Exercise: Without adding or dropping anything, copy the entries below.

== Segment start ==

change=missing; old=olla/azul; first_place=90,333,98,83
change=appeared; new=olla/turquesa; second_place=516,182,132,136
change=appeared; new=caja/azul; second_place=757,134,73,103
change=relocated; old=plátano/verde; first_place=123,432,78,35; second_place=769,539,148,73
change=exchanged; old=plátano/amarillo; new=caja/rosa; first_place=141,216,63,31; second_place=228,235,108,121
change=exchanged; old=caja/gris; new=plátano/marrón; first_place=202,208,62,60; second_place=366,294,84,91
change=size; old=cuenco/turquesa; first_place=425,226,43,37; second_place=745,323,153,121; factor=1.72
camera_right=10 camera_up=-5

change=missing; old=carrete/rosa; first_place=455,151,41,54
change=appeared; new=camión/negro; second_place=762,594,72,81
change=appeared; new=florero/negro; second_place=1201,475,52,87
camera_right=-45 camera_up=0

== Segment end ==

Task result:
change=missing; old=olla/azul; first_place=90,333,98,83
change=appeared; new=olla/turquesa; second_place=516,182,132,136
change=appeared; new=caja/azul; second_place=757,134,73,103
change=relocated; old=plátano/verde; first_place=123,432,78,35; second_place=769,539,148,73
change=exchanged; old=plátano/amarillo; new=caja/rosa; first_place=141,216,63,31; second_place=228,235,108,121
change=exchanged; old=caja/gris; new=plátano/marrón; first_place=202,208,62,60; second_place=366,294,84,91
change=size; old=cuenco/turquesa; first_place=425,226,43,37; second_place=745,323,153,121; factor=1.72
camera_right=10 camera_up=-5

change=missing; old=carrete/rosa; first_place=455,151,41,54
change=appeared; new=camión/negro; second_place=762,594,72,81
change=appeared; new=florero/negro; second_place=1201,475,52,87
camera_right=-45 camera_up=0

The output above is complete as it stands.